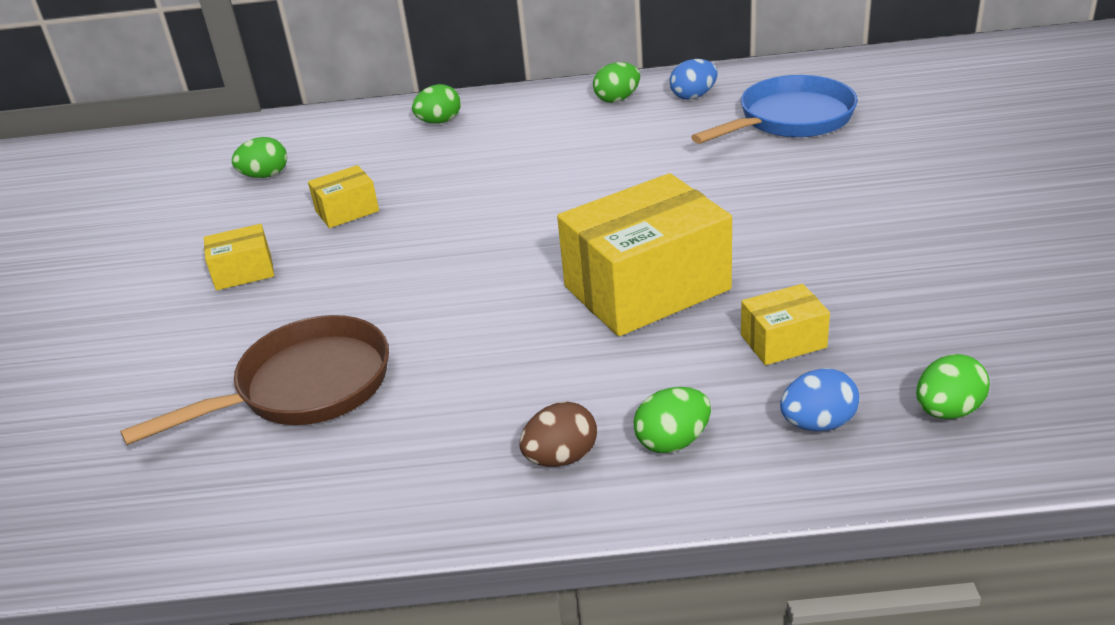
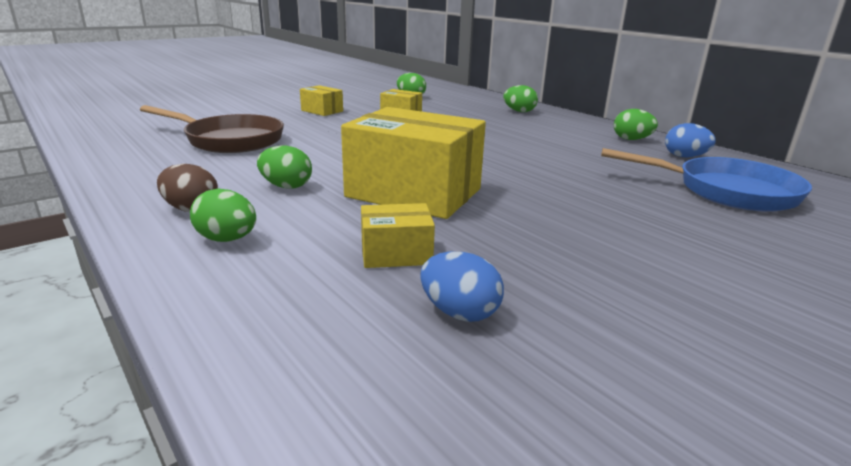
camera: 50 degrees right, 10 degrees down
(783, 341) = (396, 254): yellow box -> yellow box turned 45 degrees counterclockwise
(818, 423) = (285, 293): blue egg -> blue egg (459, 313)
(947, 411) = (355, 364): green egg -> green egg (286, 186)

* **EXERCISE**: Please ensure that the data above is repeated exactly, with no pictures in the copy.

* **ANSWER TO THIS TASK**:
camera: 50 degrees right, 10 degrees down
(783, 341) = (396, 254): yellow box -> yellow box turned 45 degrees counterclockwise
(818, 423) = (285, 293): blue egg -> blue egg (459, 313)
(947, 411) = (355, 364): green egg -> green egg (286, 186)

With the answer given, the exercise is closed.